Problem requirements: Which of the lines below holds the string "yellow"? Copy every line that does.

Data under study:
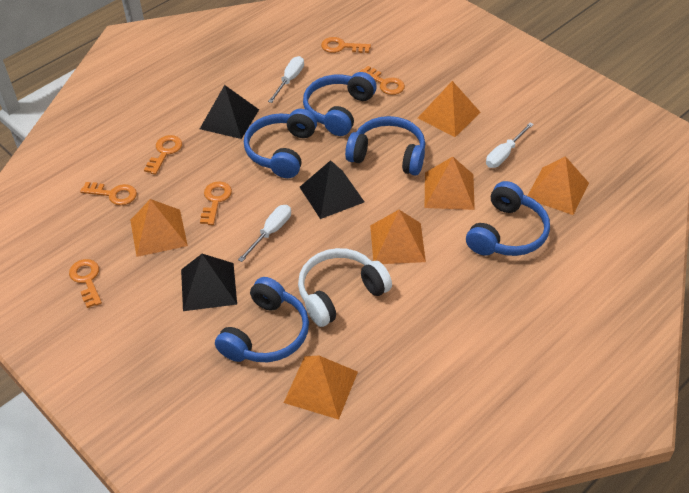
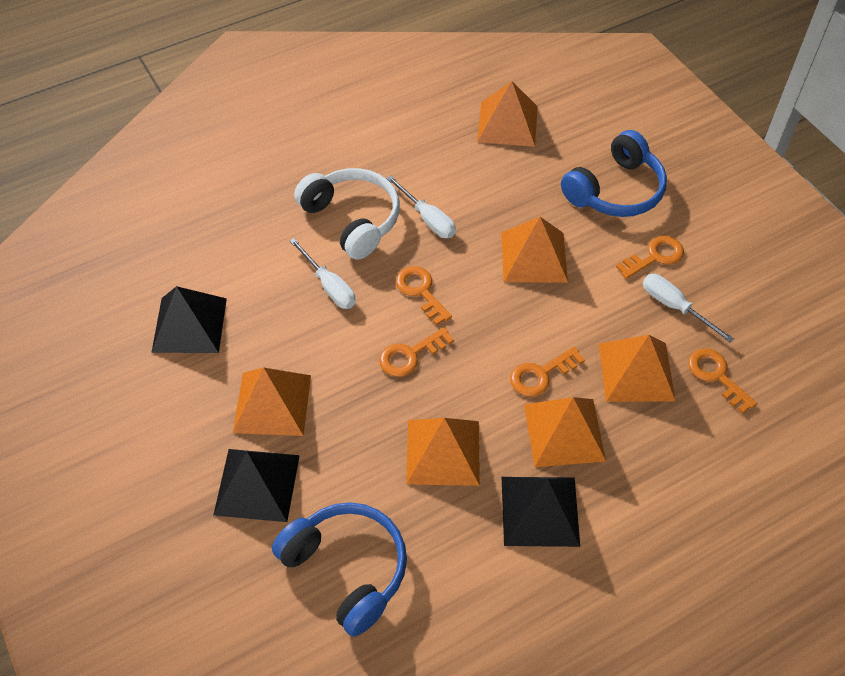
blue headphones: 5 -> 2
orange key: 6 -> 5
--
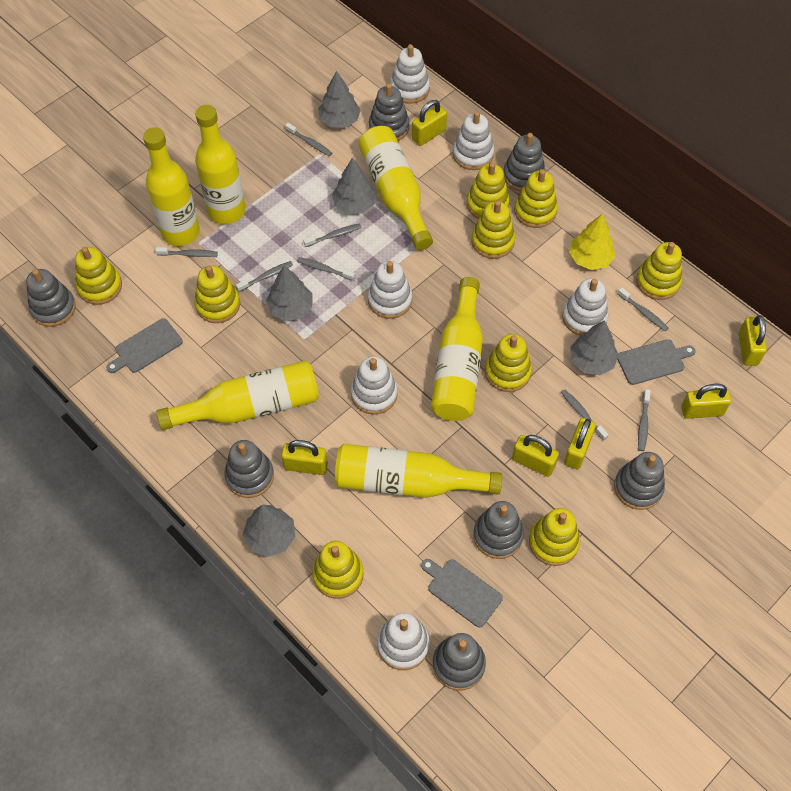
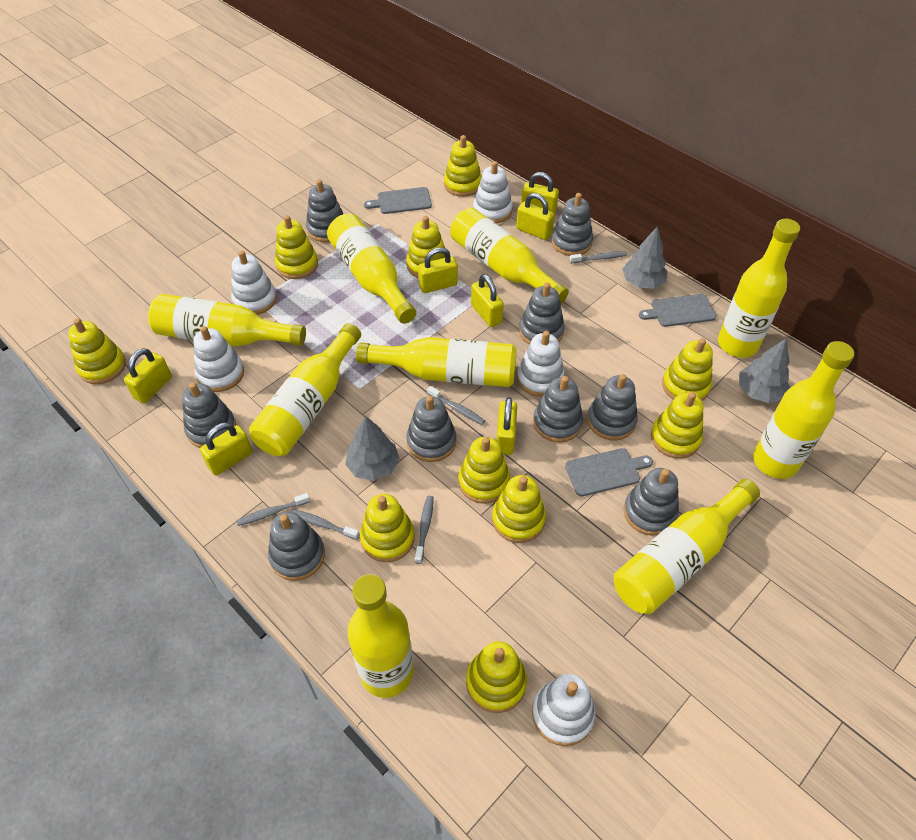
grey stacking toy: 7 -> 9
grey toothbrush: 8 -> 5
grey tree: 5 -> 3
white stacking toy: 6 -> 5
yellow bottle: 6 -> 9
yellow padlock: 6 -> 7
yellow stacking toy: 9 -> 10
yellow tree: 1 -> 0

Finished task:
yellow bottle: 6 -> 9
yellow padlock: 6 -> 7
yellow stacking toy: 9 -> 10
yellow tree: 1 -> 0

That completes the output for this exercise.